» **Work task**
Drop the images. Copy every line below character for character.

» **Colored object tallies**
::::::::

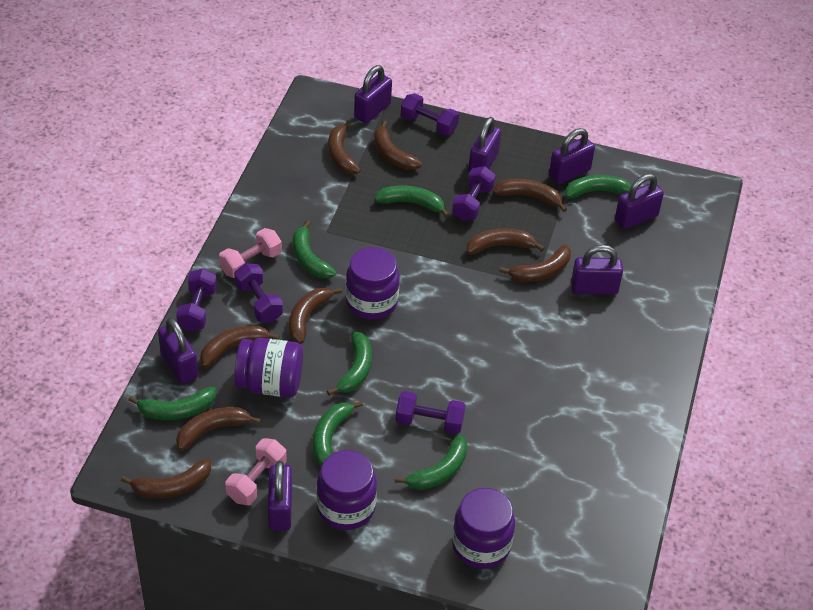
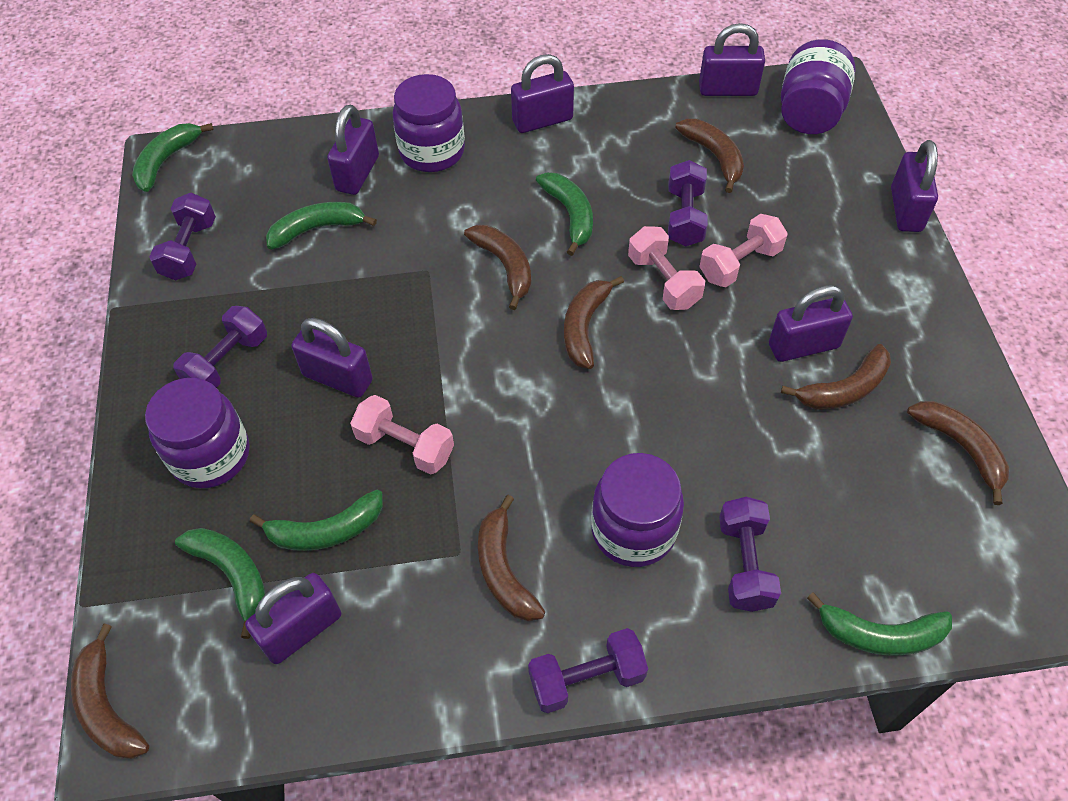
brown banana: 9 -> 7
green banana: 7 -> 6
pink dumbbell: 2 -> 3

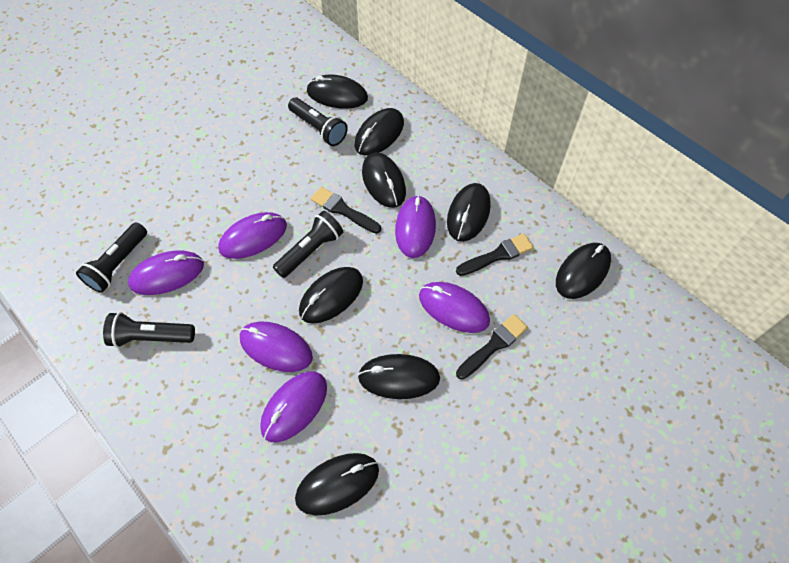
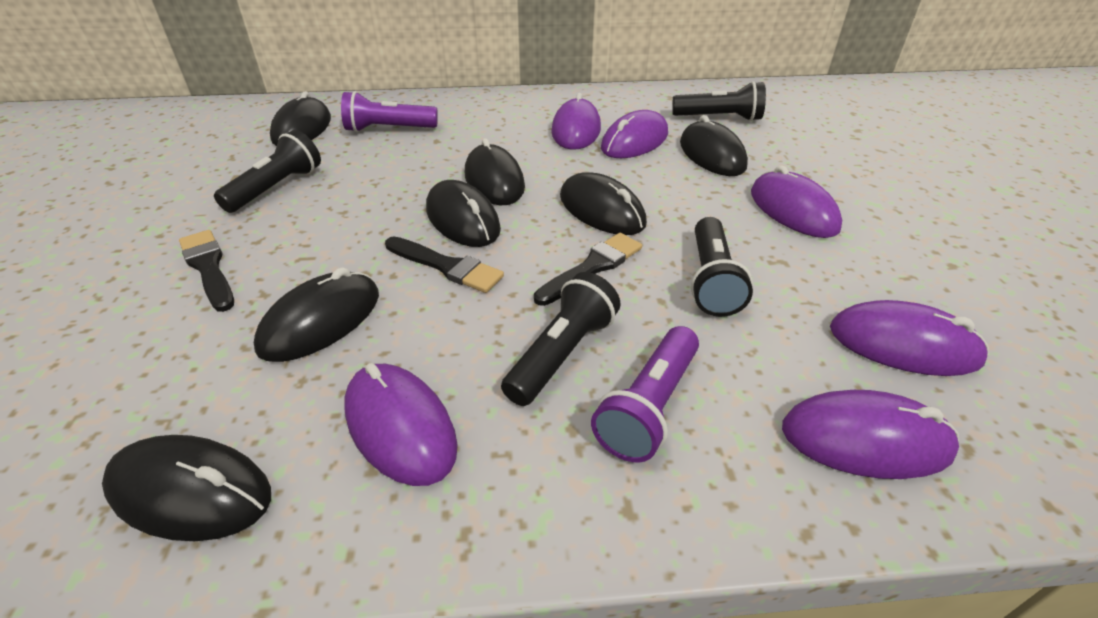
black mouse: 8 -> 7
purple flashlight: 0 -> 2

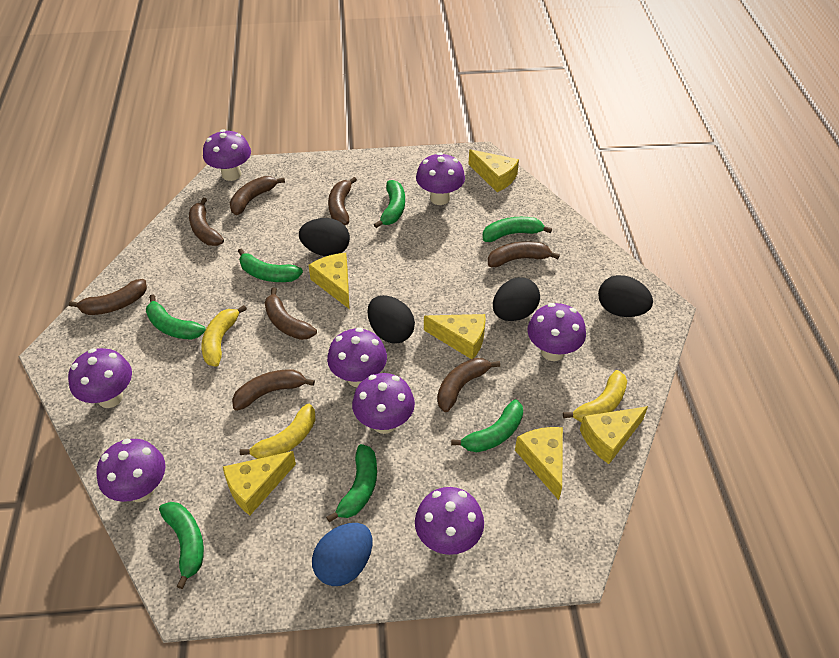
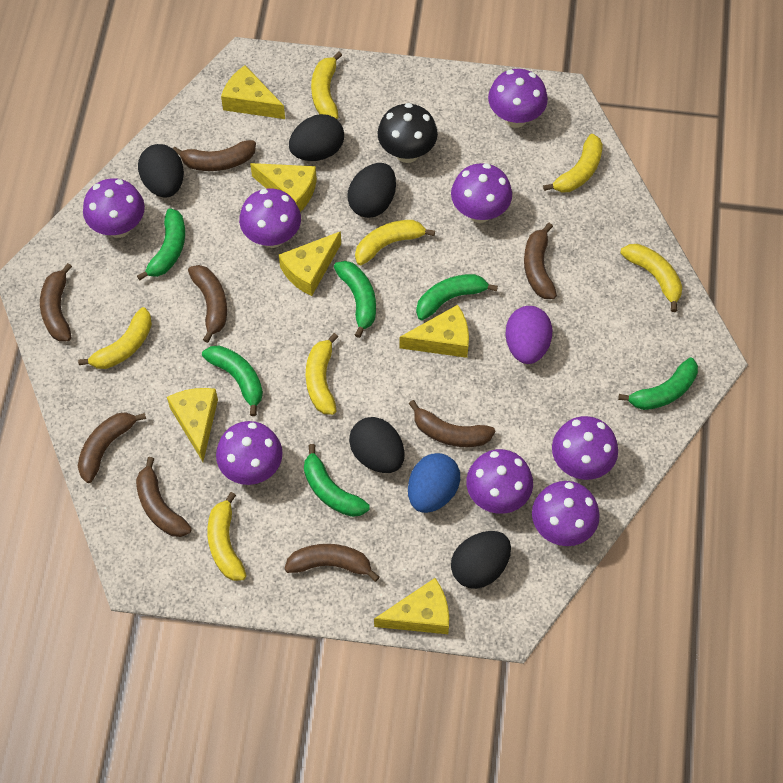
black egg: 4 -> 5
black mushroom: 0 -> 1
green banana: 7 -> 6
purple egg: 0 -> 1
yellow banana: 3 -> 7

::::::::

» **Finished task**
brown banana: 9 -> 7
green banana: 7 -> 6
pink dumbbell: 2 -> 3

black mouse: 8 -> 7
purple flashlight: 0 -> 2

black egg: 4 -> 5
black mushroom: 0 -> 1
green banana: 7 -> 6
purple egg: 0 -> 1
yellow banana: 3 -> 7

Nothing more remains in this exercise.